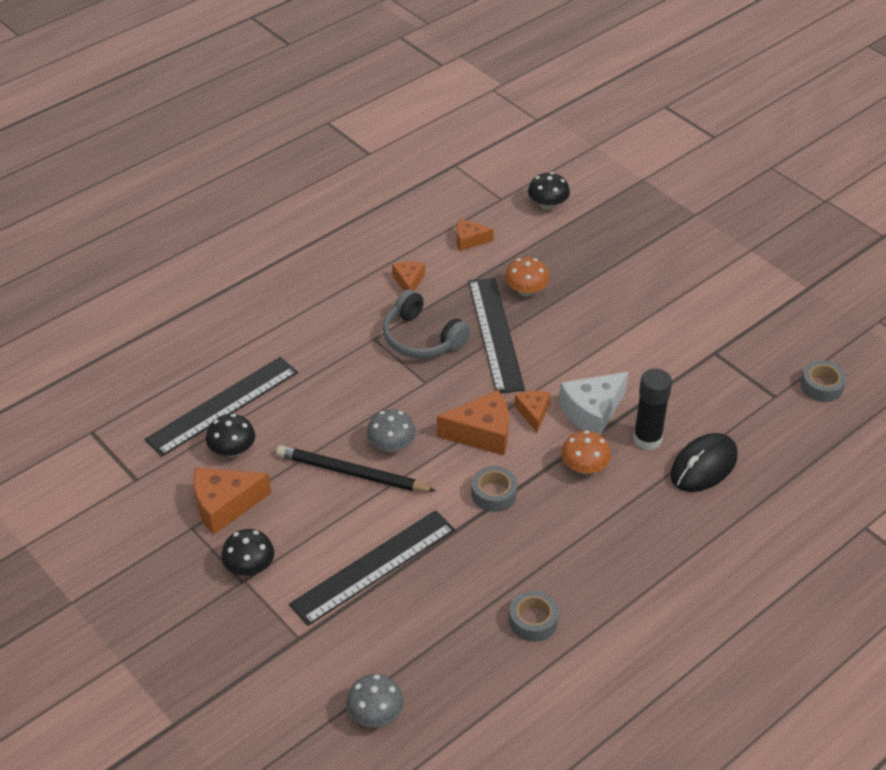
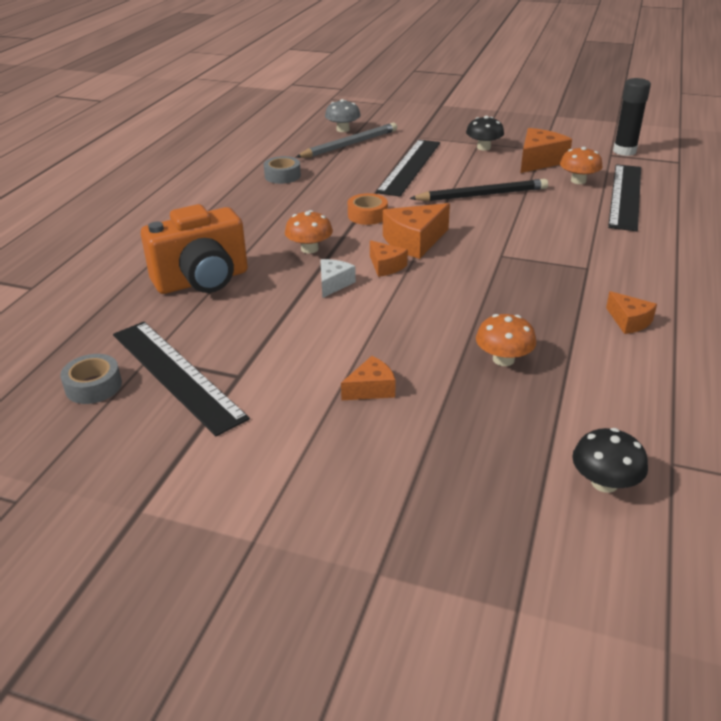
camera: 150 degrees right, 10 degrees down
black mushroom [206,414,255,457] -> orange mushroom [560,147,602,184]
grey mushroom [367,409,416,453] -> none
grey headphones [383,289,471,358] -> none
orange cheese [457,218,494,251] -> orange cheese moved to [341,356,396,400]
black ruler [469,278,525,393] -> black ruler moved to [113,322,250,436]
grey tape [471,466,517,512] -> orange tape [348,193,388,225]
white cheese [559,372,628,435] -> white cheese [320,259,356,298], size x0.59
black glue stick [633,368,672,450] -> black glue stick moved to [613,78,651,156]
black mouse [670,433,737,492] -> orange camera [141,204,248,294]
none -> grey pencil [296,123,397,158]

- What the exercise asks -
Where the line containing "black mushroom [206,414,255,457]" appears in the records above, begin copying and continue through the last line; copy each line exactly and include no others.

- Answer to this task -
black mushroom [206,414,255,457] -> orange mushroom [560,147,602,184]
grey mushroom [367,409,416,453] -> none
grey headphones [383,289,471,358] -> none
orange cheese [457,218,494,251] -> orange cheese moved to [341,356,396,400]
black ruler [469,278,525,393] -> black ruler moved to [113,322,250,436]
grey tape [471,466,517,512] -> orange tape [348,193,388,225]
white cheese [559,372,628,435] -> white cheese [320,259,356,298], size x0.59
black glue stick [633,368,672,450] -> black glue stick moved to [613,78,651,156]
black mouse [670,433,737,492] -> orange camera [141,204,248,294]
none -> grey pencil [296,123,397,158]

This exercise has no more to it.